[Colored object listings]
▼

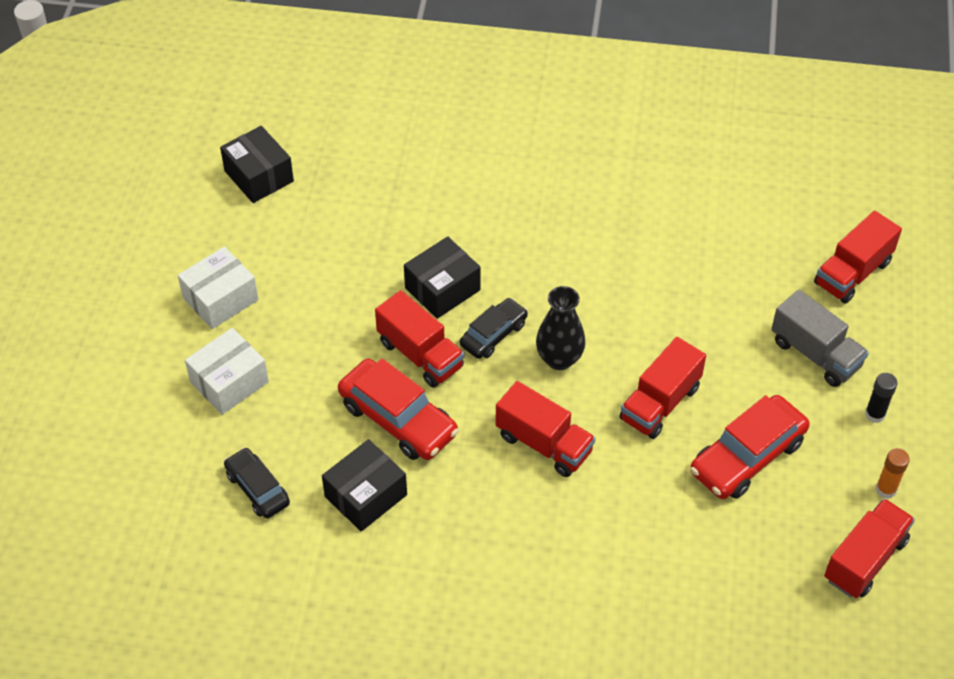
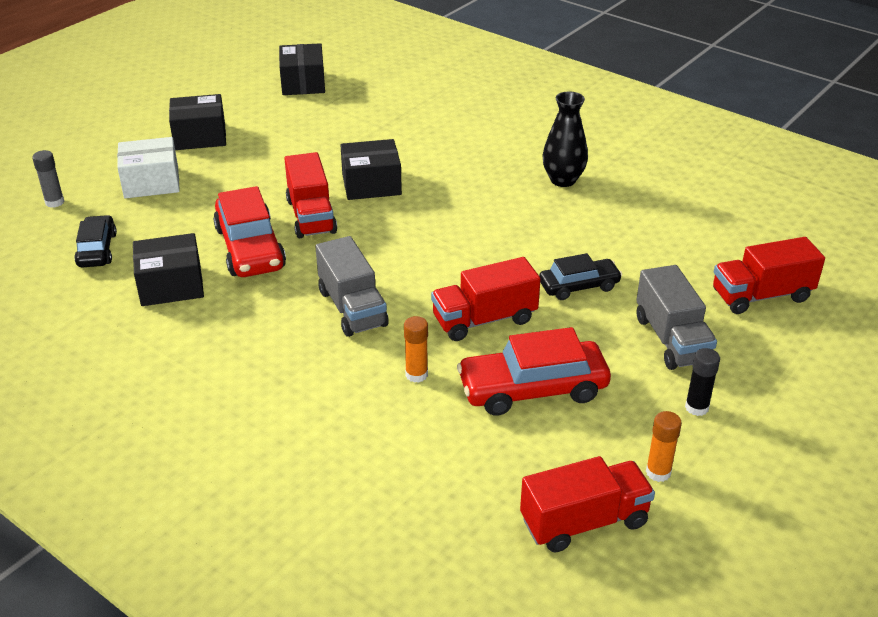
camera: 30 degrees right, 15 degrees down
(156, 451) = (54, 202): none -> grey glue stick
(220, 299) = (200, 136): white box -> black box
(493, 334) = (383, 224): black car -> black car (579, 286)
(544, 444) = (352, 308): red truck -> grey truck
(559, 359) = (423, 258): black vase -> black vase (563, 180)
(650, 487) = (416, 374): none -> orange glue stick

▲

**Task requirements:** If a line of the entries contains "glue", it counts; say how many such lines there are and give only the number.

**Reply:** 2